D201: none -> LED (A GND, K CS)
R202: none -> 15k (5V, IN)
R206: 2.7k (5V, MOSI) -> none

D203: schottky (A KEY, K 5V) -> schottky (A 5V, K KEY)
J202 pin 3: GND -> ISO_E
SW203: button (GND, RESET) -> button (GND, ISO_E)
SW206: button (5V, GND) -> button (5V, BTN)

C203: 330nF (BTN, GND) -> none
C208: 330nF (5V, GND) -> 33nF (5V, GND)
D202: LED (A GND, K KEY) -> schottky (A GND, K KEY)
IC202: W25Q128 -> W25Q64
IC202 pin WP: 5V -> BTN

--

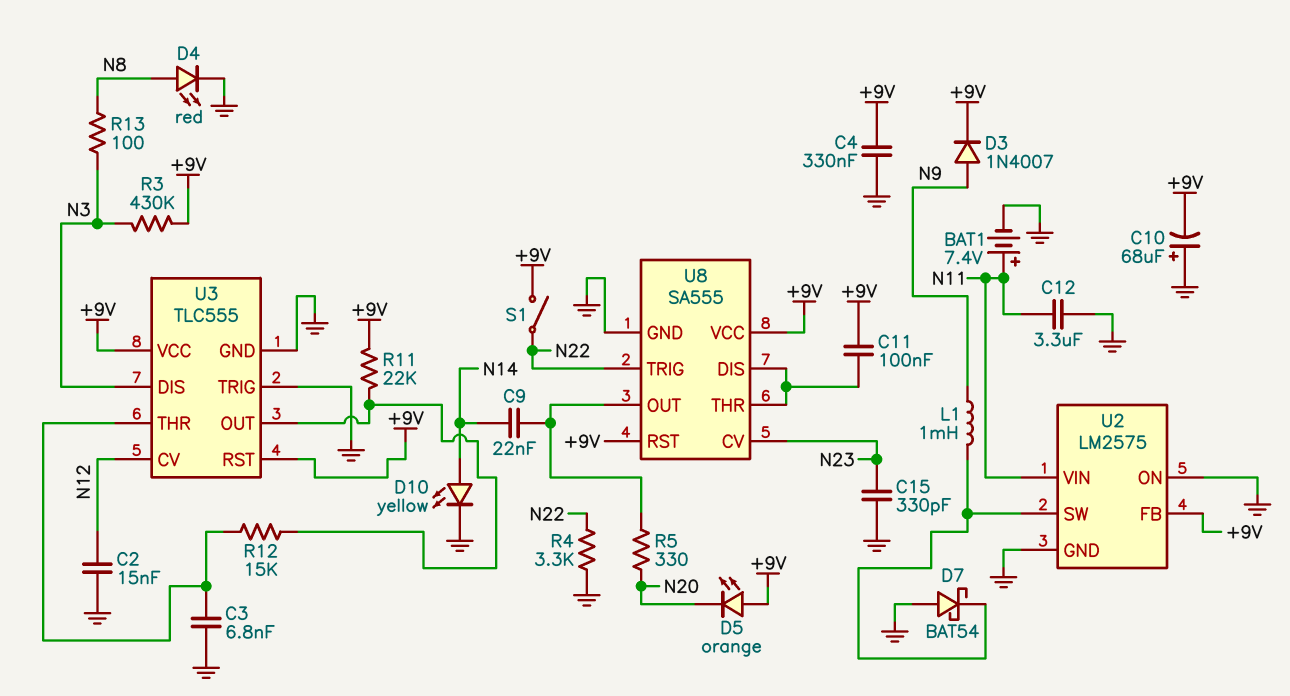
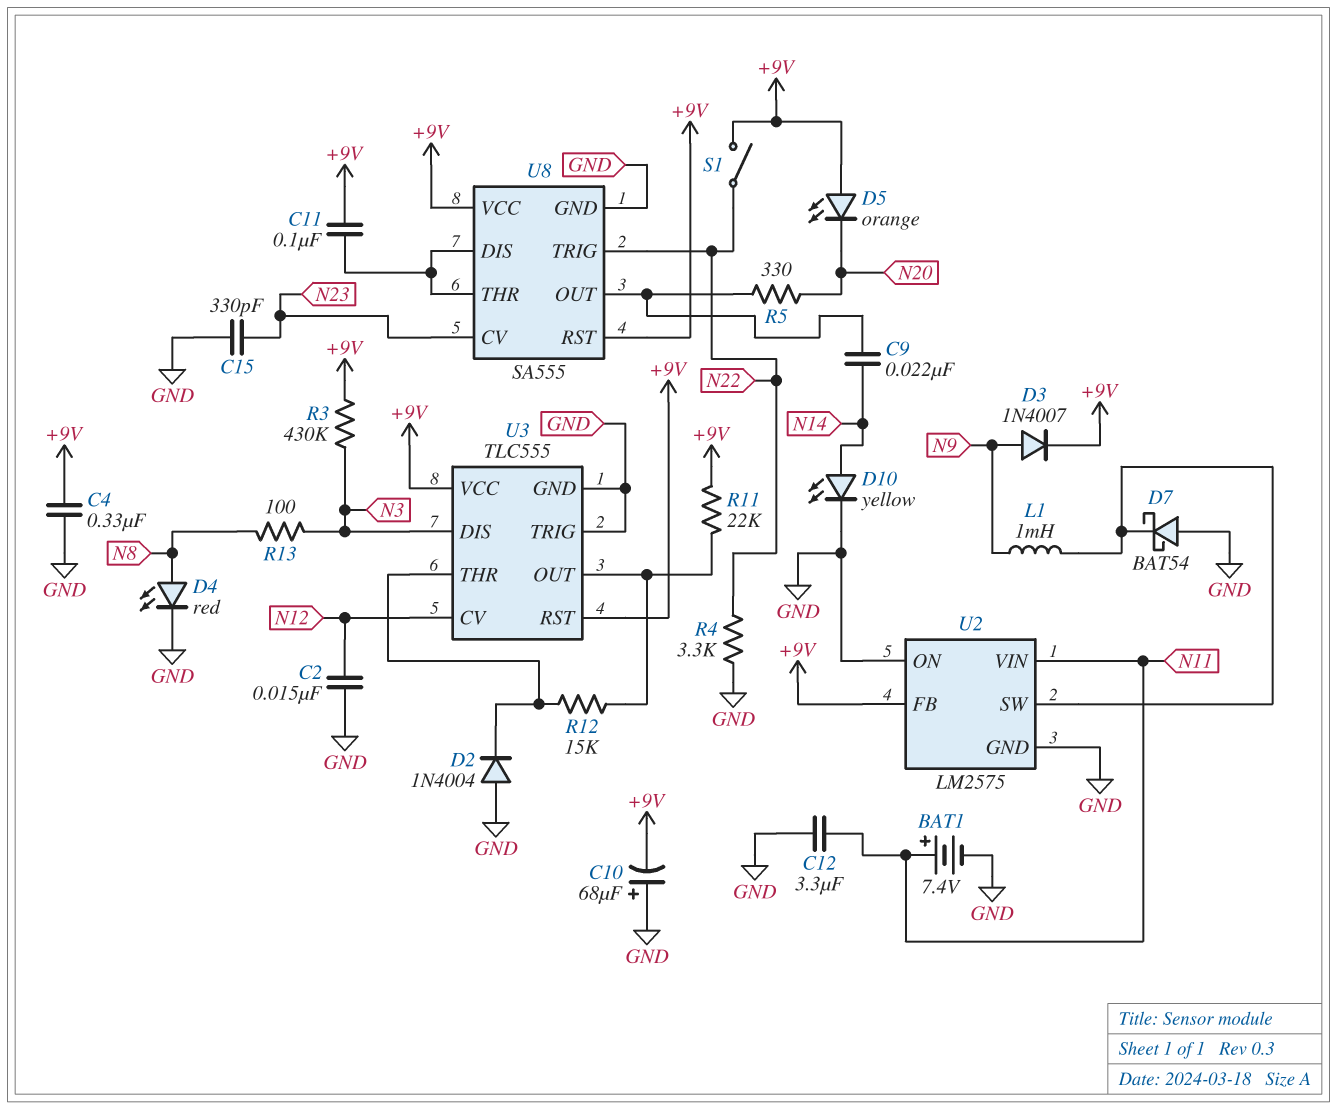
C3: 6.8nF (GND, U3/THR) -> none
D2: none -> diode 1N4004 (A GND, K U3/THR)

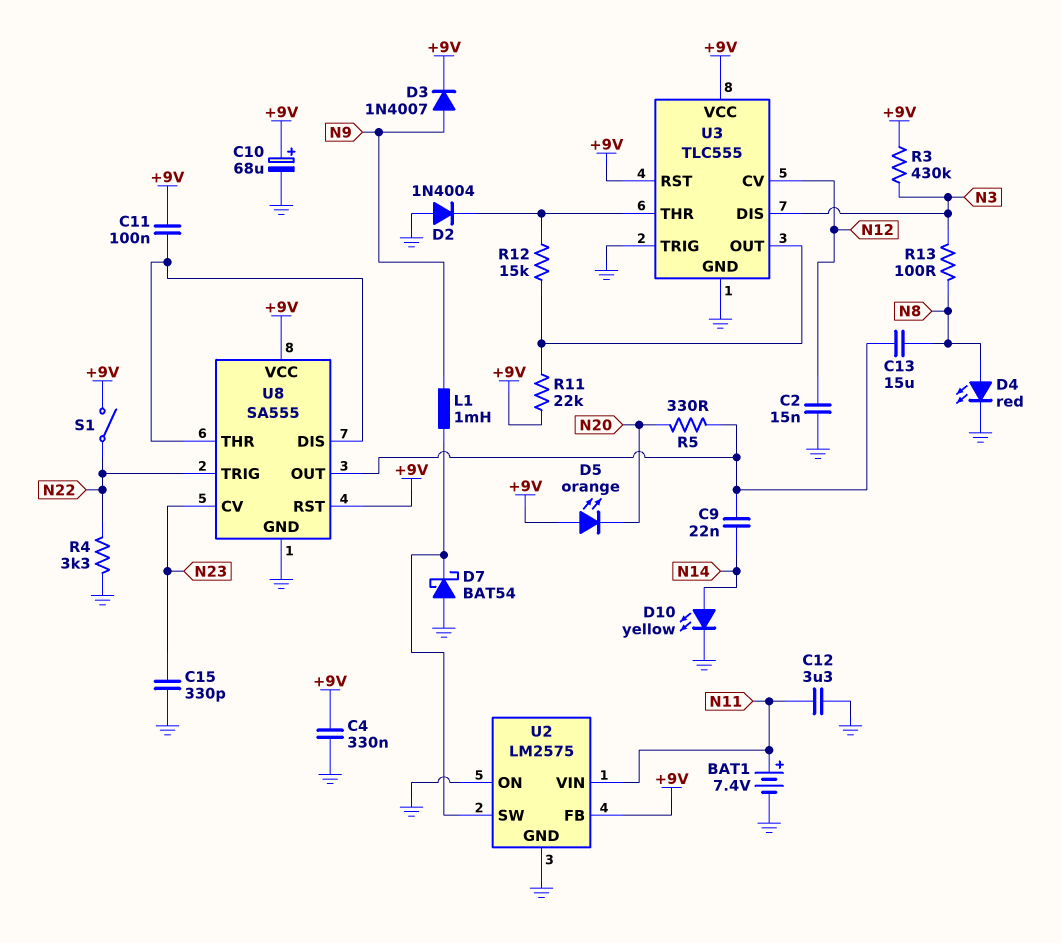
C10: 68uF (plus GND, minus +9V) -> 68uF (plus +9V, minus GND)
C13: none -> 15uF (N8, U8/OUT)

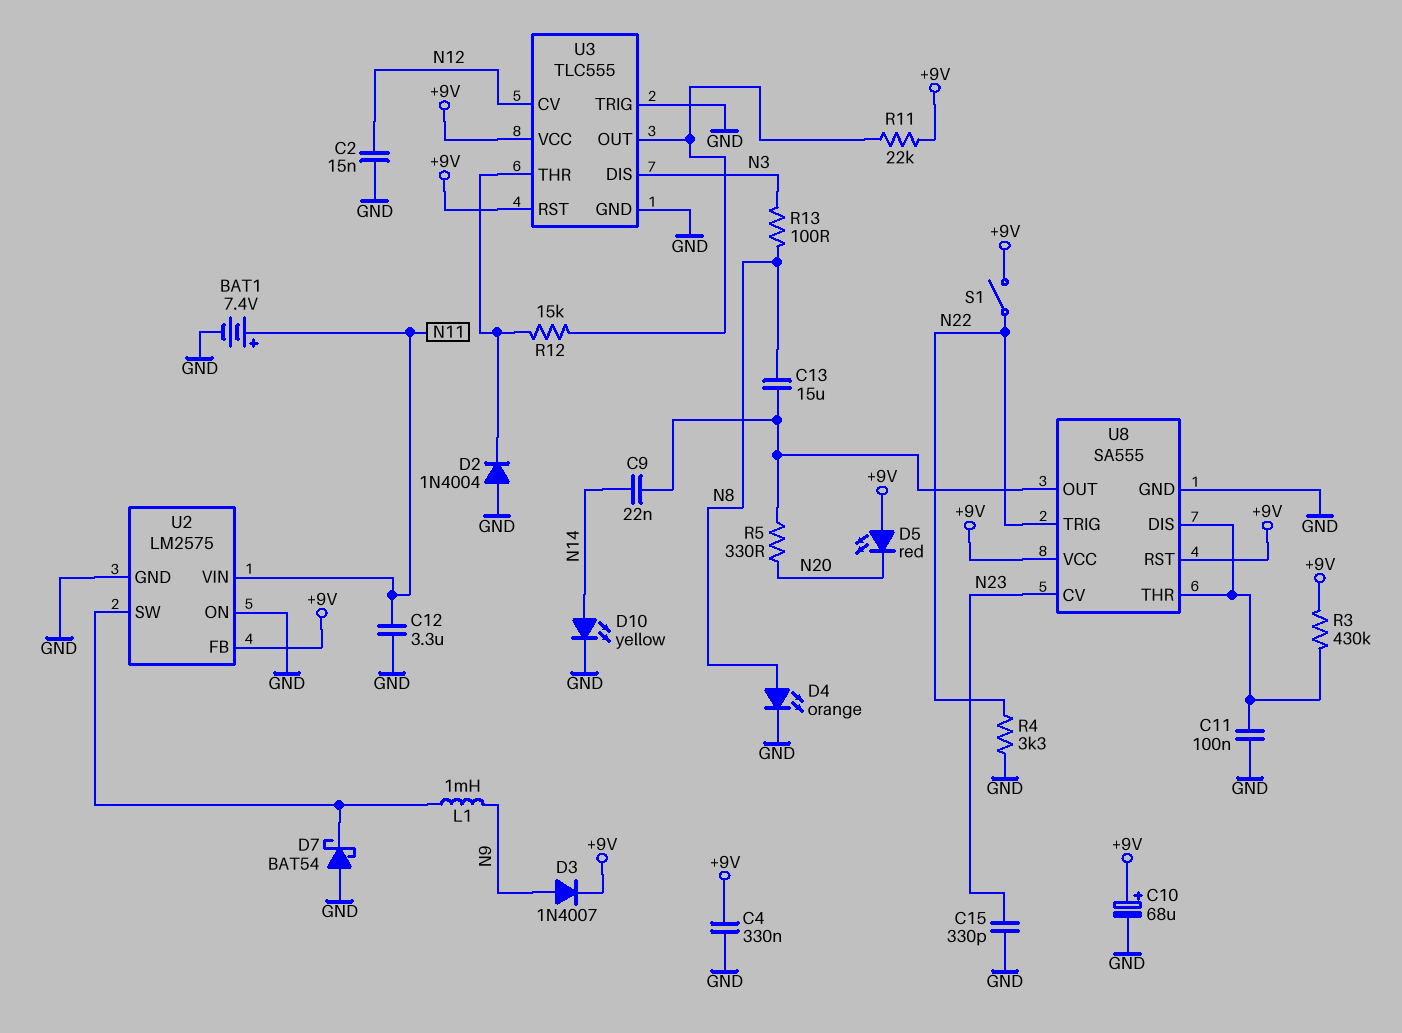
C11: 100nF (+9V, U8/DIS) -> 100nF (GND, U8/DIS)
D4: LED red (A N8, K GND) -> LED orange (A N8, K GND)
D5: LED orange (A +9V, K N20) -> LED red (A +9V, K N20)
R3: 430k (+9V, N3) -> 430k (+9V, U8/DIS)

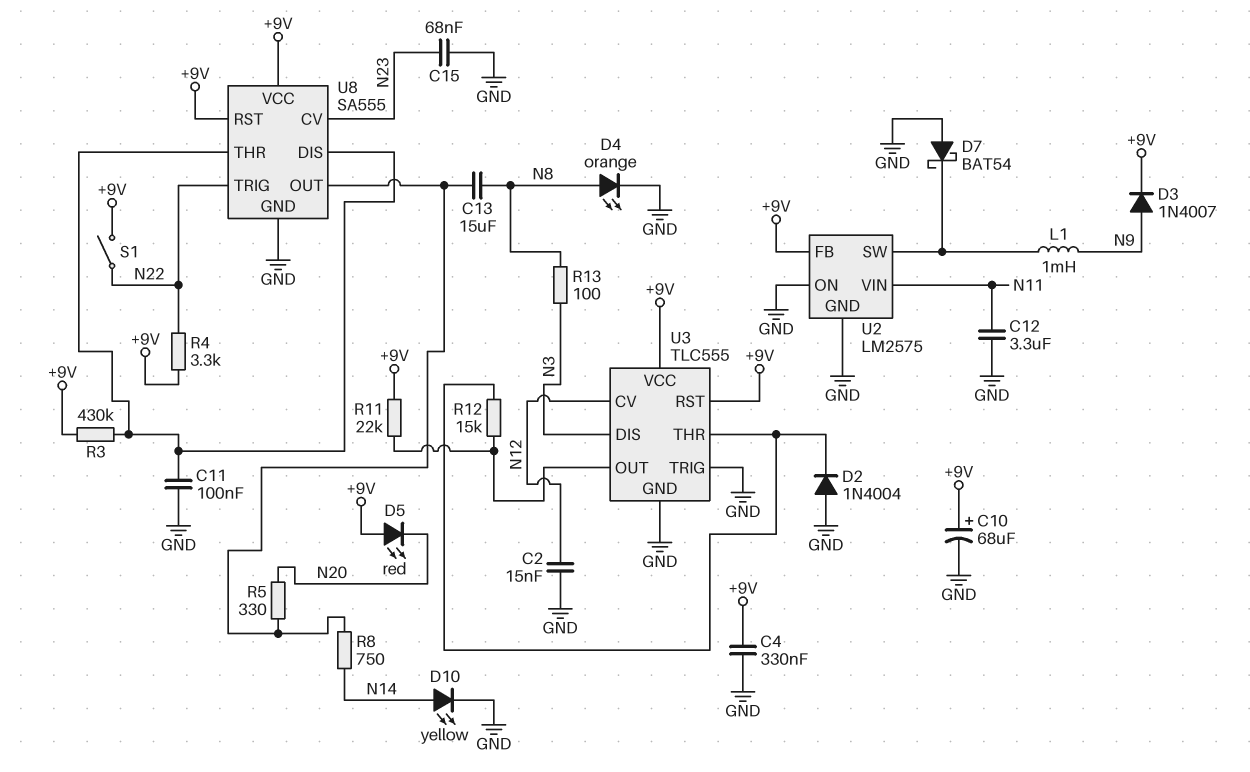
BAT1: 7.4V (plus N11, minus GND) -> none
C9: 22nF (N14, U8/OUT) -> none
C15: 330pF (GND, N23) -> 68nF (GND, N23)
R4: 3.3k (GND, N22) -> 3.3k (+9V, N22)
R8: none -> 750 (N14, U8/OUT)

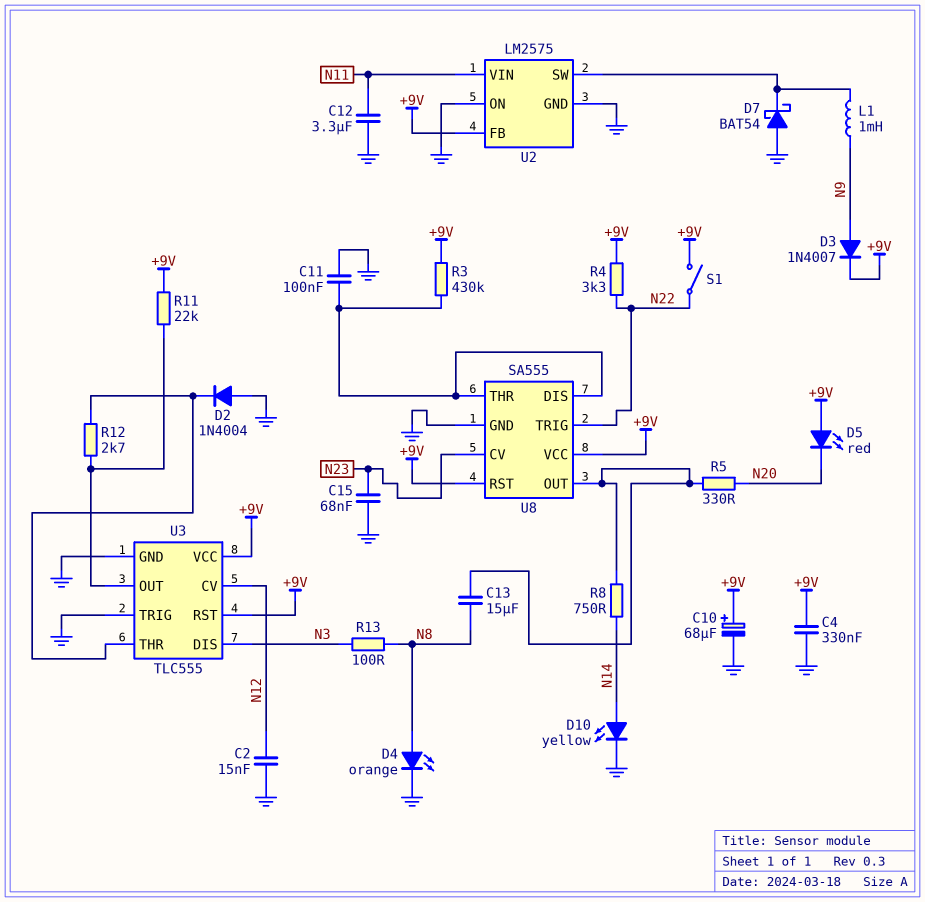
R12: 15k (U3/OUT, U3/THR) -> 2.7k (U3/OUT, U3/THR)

==

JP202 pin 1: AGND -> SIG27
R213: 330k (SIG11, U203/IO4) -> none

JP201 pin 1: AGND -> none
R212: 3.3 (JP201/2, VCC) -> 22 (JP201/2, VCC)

- **WHAT TO WORK ON**:
Could you filter the entries above for lines holding the string "schottky" and copy them?

- **SOLVED PROBLEM**:
D203: schottky (A KEY, K 5V) -> schottky (A 5V, K KEY)
D202: LED (A GND, K KEY) -> schottky (A GND, K KEY)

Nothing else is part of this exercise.